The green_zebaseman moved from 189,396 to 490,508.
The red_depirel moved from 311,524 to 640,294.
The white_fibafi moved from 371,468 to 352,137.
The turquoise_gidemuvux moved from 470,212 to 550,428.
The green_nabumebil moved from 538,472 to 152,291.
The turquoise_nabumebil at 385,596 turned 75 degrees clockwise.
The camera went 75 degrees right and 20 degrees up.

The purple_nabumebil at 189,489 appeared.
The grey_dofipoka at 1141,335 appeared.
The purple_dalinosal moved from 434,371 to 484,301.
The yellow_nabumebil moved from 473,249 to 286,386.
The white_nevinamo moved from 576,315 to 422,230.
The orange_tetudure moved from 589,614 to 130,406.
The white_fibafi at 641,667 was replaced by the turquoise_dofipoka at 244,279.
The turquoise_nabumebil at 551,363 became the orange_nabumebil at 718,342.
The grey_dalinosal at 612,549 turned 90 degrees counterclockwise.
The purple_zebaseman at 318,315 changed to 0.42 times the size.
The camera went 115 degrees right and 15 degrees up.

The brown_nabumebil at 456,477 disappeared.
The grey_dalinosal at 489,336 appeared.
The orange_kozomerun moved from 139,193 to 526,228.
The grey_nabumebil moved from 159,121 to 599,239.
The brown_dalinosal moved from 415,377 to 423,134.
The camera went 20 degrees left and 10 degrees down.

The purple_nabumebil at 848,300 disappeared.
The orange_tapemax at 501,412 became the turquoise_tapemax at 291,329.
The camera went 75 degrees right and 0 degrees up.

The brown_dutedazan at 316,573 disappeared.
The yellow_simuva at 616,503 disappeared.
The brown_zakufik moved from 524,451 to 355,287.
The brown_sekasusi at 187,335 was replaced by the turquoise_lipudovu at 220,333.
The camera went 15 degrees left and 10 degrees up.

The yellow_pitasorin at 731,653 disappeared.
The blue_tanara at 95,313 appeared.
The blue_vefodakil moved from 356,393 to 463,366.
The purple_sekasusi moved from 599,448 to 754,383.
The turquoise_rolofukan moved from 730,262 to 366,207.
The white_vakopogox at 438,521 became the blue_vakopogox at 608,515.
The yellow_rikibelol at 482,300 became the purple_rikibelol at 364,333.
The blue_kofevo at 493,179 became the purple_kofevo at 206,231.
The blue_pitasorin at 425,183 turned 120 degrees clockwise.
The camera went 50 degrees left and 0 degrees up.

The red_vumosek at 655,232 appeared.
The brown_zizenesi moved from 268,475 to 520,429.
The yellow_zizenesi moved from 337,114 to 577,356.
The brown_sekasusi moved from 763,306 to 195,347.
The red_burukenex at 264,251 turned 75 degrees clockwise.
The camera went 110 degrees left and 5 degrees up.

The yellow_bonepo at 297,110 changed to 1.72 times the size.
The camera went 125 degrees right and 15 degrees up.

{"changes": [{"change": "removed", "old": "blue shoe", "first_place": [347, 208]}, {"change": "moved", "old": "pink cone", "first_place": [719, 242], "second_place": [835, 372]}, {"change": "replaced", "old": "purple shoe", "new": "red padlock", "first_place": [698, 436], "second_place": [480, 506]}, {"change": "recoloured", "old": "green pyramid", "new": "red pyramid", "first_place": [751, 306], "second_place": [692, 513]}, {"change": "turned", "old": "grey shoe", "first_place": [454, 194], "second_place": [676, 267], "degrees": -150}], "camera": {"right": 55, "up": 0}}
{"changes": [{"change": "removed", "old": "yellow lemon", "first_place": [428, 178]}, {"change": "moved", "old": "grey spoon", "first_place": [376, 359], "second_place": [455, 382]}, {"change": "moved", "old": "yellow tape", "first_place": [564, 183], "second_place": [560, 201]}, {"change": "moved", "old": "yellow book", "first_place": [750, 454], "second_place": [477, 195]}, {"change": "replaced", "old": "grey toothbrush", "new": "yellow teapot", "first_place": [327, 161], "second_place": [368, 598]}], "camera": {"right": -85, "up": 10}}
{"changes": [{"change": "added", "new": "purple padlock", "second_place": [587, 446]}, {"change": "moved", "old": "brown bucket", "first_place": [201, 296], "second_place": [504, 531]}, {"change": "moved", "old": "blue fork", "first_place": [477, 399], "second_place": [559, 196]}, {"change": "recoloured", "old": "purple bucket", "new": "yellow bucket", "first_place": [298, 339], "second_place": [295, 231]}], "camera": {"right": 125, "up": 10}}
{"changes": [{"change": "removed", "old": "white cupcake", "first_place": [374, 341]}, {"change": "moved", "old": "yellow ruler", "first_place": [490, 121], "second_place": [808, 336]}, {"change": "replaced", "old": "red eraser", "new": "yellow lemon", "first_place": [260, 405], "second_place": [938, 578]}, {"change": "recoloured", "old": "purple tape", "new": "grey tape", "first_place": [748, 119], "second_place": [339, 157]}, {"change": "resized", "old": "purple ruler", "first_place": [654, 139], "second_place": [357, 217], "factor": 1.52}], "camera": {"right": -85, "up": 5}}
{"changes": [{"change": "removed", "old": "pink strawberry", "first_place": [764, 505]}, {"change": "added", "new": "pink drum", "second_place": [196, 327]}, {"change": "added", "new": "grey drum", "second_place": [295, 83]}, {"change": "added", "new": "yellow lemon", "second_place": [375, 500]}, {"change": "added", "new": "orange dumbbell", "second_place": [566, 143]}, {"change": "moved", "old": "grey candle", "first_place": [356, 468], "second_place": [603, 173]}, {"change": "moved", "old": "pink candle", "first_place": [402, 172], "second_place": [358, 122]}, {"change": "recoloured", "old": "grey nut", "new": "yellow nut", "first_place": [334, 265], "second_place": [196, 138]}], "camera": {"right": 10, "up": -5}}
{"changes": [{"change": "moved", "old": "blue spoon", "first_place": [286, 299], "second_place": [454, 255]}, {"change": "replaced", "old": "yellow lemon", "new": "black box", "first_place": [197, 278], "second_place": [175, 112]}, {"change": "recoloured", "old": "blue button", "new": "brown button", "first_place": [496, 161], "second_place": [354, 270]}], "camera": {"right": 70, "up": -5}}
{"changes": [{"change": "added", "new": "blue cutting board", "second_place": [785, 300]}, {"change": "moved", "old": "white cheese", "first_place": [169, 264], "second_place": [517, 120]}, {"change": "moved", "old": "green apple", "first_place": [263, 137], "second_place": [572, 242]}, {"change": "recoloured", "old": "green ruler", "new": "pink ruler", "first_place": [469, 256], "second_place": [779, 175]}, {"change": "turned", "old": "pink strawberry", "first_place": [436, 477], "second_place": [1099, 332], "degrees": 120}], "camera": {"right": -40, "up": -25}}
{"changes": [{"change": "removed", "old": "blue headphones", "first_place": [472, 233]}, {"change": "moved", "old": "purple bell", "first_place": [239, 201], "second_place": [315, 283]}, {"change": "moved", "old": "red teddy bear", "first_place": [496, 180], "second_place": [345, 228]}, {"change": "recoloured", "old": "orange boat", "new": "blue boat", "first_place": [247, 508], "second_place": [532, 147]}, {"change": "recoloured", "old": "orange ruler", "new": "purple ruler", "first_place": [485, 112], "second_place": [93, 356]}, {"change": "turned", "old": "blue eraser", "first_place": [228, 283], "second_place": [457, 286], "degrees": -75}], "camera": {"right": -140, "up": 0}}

= = = = = = =

**AIM OF THE TASK**
Your answer should be the records themselves, returned word for word.

**WRITTEN SOLUTION**
The green_zebaseman moved from 189,396 to 490,508.
The red_depirel moved from 311,524 to 640,294.
The white_fibafi moved from 371,468 to 352,137.
The turquoise_gidemuvux moved from 470,212 to 550,428.
The green_nabumebil moved from 538,472 to 152,291.
The turquoise_nabumebil at 385,596 turned 75 degrees clockwise.
The camera went 75 degrees right and 20 degrees up.

The purple_nabumebil at 189,489 appeared.
The grey_dofipoka at 1141,335 appeared.
The purple_dalinosal moved from 434,371 to 484,301.
The yellow_nabumebil moved from 473,249 to 286,386.
The white_nevinamo moved from 576,315 to 422,230.
The orange_tetudure moved from 589,614 to 130,406.
The white_fibafi at 641,667 was replaced by the turquoise_dofipoka at 244,279.
The turquoise_nabumebil at 551,363 became the orange_nabumebil at 718,342.
The grey_dalinosal at 612,549 turned 90 degrees counterclockwise.
The purple_zebaseman at 318,315 changed to 0.42 times the size.
The camera went 115 degrees right and 15 degrees up.

The brown_nabumebil at 456,477 disappeared.
The grey_dalinosal at 489,336 appeared.
The orange_kozomerun moved from 139,193 to 526,228.
The grey_nabumebil moved from 159,121 to 599,239.
The brown_dalinosal moved from 415,377 to 423,134.
The camera went 20 degrees left and 10 degrees down.

The purple_nabumebil at 848,300 disappeared.
The orange_tapemax at 501,412 became the turquoise_tapemax at 291,329.
The camera went 75 degrees right and 0 degrees up.

The brown_dutedazan at 316,573 disappeared.
The yellow_simuva at 616,503 disappeared.
The brown_zakufik moved from 524,451 to 355,287.
The brown_sekasusi at 187,335 was replaced by the turquoise_lipudovu at 220,333.
The camera went 15 degrees left and 10 degrees up.

The yellow_pitasorin at 731,653 disappeared.
The blue_tanara at 95,313 appeared.
The blue_vefodakil moved from 356,393 to 463,366.
The purple_sekasusi moved from 599,448 to 754,383.
The turquoise_rolofukan moved from 730,262 to 366,207.
The white_vakopogox at 438,521 became the blue_vakopogox at 608,515.
The yellow_rikibelol at 482,300 became the purple_rikibelol at 364,333.
The blue_kofevo at 493,179 became the purple_kofevo at 206,231.
The blue_pitasorin at 425,183 turned 120 degrees clockwise.
The camera went 50 degrees left and 0 degrees up.

The red_vumosek at 655,232 appeared.
The brown_zizenesi moved from 268,475 to 520,429.
The yellow_zizenesi moved from 337,114 to 577,356.
The brown_sekasusi moved from 763,306 to 195,347.
The red_burukenex at 264,251 turned 75 degrees clockwise.
The camera went 110 degrees left and 5 degrees up.

The yellow_bonepo at 297,110 changed to 1.72 times the size.
The camera went 125 degrees right and 15 degrees up.

{"changes": [{"change": "removed", "old": "blue shoe", "first_place": [347, 208]}, {"change": "moved", "old": "pink cone", "first_place": [719, 242], "second_place": [835, 372]}, {"change": "replaced", "old": "purple shoe", "new": "red padlock", "first_place": [698, 436], "second_place": [480, 506]}, {"change": "recoloured", "old": "green pyramid", "new": "red pyramid", "first_place": [751, 306], "second_place": [692, 513]}, {"change": "turned", "old": "grey shoe", "first_place": [454, 194], "second_place": [676, 267], "degrees": -150}], "camera": {"right": 55, "up": 0}}
{"changes": [{"change": "removed", "old": "yellow lemon", "first_place": [428, 178]}, {"change": "moved", "old": "grey spoon", "first_place": [376, 359], "second_place": [455, 382]}, {"change": "moved", "old": "yellow tape", "first_place": [564, 183], "second_place": [560, 201]}, {"change": "moved", "old": "yellow book", "first_place": [750, 454], "second_place": [477, 195]}, {"change": "replaced", "old": "grey toothbrush", "new": "yellow teapot", "first_place": [327, 161], "second_place": [368, 598]}], "camera": {"right": -85, "up": 10}}
{"changes": [{"change": "added", "new": "purple padlock", "second_place": [587, 446]}, {"change": "moved", "old": "brown bucket", "first_place": [201, 296], "second_place": [504, 531]}, {"change": "moved", "old": "blue fork", "first_place": [477, 399], "second_place": [559, 196]}, {"change": "recoloured", "old": "purple bucket", "new": "yellow bucket", "first_place": [298, 339], "second_place": [295, 231]}], "camera": {"right": 125, "up": 10}}
{"changes": [{"change": "removed", "old": "white cupcake", "first_place": [374, 341]}, {"change": "moved", "old": "yellow ruler", "first_place": [490, 121], "second_place": [808, 336]}, {"change": "replaced", "old": "red eraser", "new": "yellow lemon", "first_place": [260, 405], "second_place": [938, 578]}, {"change": "recoloured", "old": "purple tape", "new": "grey tape", "first_place": [748, 119], "second_place": [339, 157]}, {"change": "resized", "old": "purple ruler", "first_place": [654, 139], "second_place": [357, 217], "factor": 1.52}], "camera": {"right": -85, "up": 5}}
{"changes": [{"change": "removed", "old": "pink strawberry", "first_place": [764, 505]}, {"change": "added", "new": "pink drum", "second_place": [196, 327]}, {"change": "added", "new": "grey drum", "second_place": [295, 83]}, {"change": "added", "new": "yellow lemon", "second_place": [375, 500]}, {"change": "added", "new": "orange dumbbell", "second_place": [566, 143]}, {"change": "moved", "old": "grey candle", "first_place": [356, 468], "second_place": [603, 173]}, {"change": "moved", "old": "pink candle", "first_place": [402, 172], "second_place": [358, 122]}, {"change": "recoloured", "old": "grey nut", "new": "yellow nut", "first_place": [334, 265], "second_place": [196, 138]}], "camera": {"right": 10, "up": -5}}
{"changes": [{"change": "moved", "old": "blue spoon", "first_place": [286, 299], "second_place": [454, 255]}, {"change": "replaced", "old": "yellow lemon", "new": "black box", "first_place": [197, 278], "second_place": [175, 112]}, {"change": "recoloured", "old": "blue button", "new": "brown button", "first_place": [496, 161], "second_place": [354, 270]}], "camera": {"right": 70, "up": -5}}
{"changes": [{"change": "added", "new": "blue cutting board", "second_place": [785, 300]}, {"change": "moved", "old": "white cheese", "first_place": [169, 264], "second_place": [517, 120]}, {"change": "moved", "old": "green apple", "first_place": [263, 137], "second_place": [572, 242]}, {"change": "recoloured", "old": "green ruler", "new": "pink ruler", "first_place": [469, 256], "second_place": [779, 175]}, {"change": "turned", "old": "pink strawberry", "first_place": [436, 477], "second_place": [1099, 332], "degrees": 120}], "camera": {"right": -40, "up": -25}}
{"changes": [{"change": "removed", "old": "blue headphones", "first_place": [472, 233]}, {"change": "moved", "old": "purple bell", "first_place": [239, 201], "second_place": [315, 283]}, {"change": "moved", "old": "red teddy bear", "first_place": [496, 180], "second_place": [345, 228]}, {"change": "recoloured", "old": "orange boat", "new": "blue boat", "first_place": [247, 508], "second_place": [532, 147]}, {"change": "recoloured", "old": "orange ruler", "new": "purple ruler", "first_place": [485, 112], "second_place": [93, 356]}, {"change": "turned", "old": "blue eraser", "first_place": [228, 283], "second_place": [457, 286], "degrees": -75}], "camera": {"right": -140, "up": 0}}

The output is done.